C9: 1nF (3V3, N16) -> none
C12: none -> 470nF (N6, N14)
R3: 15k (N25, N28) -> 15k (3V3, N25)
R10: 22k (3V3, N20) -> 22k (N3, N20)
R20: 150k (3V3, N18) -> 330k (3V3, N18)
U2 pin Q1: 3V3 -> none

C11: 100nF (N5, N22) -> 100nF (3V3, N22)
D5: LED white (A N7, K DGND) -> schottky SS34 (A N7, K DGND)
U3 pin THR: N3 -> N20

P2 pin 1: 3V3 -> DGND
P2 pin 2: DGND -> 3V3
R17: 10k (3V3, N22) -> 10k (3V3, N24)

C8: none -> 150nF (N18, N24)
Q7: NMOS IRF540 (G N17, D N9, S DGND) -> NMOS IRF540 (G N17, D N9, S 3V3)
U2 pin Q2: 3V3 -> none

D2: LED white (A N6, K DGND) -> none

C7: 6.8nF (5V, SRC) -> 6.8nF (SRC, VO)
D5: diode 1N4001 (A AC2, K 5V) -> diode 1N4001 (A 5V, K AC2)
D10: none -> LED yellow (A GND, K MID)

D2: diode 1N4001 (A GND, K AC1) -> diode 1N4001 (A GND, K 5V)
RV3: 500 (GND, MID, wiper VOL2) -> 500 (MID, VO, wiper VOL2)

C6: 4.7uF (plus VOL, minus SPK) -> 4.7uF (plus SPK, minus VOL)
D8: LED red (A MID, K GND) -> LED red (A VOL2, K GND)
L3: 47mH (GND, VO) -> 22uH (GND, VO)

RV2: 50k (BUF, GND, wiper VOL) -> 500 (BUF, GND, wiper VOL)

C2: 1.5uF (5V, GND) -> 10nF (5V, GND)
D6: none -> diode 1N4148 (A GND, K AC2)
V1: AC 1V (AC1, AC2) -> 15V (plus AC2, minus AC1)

**********

How to complete this task:
Begin at the first line of the records above and restate each line word for word, stopping after the line with "U2 pin Q2: 3V3 -> none".

Expected answer:
C9: 1nF (3V3, N16) -> none
C12: none -> 470nF (N6, N14)
R3: 15k (N25, N28) -> 15k (3V3, N25)
R10: 22k (3V3, N20) -> 22k (N3, N20)
R20: 150k (3V3, N18) -> 330k (3V3, N18)
U2 pin Q1: 3V3 -> none

C11: 100nF (N5, N22) -> 100nF (3V3, N22)
D5: LED white (A N7, K DGND) -> schottky SS34 (A N7, K DGND)
U3 pin THR: N3 -> N20

P2 pin 1: 3V3 -> DGND
P2 pin 2: DGND -> 3V3
R17: 10k (3V3, N22) -> 10k (3V3, N24)

C8: none -> 150nF (N18, N24)
Q7: NMOS IRF540 (G N17, D N9, S DGND) -> NMOS IRF540 (G N17, D N9, S 3V3)
U2 pin Q2: 3V3 -> none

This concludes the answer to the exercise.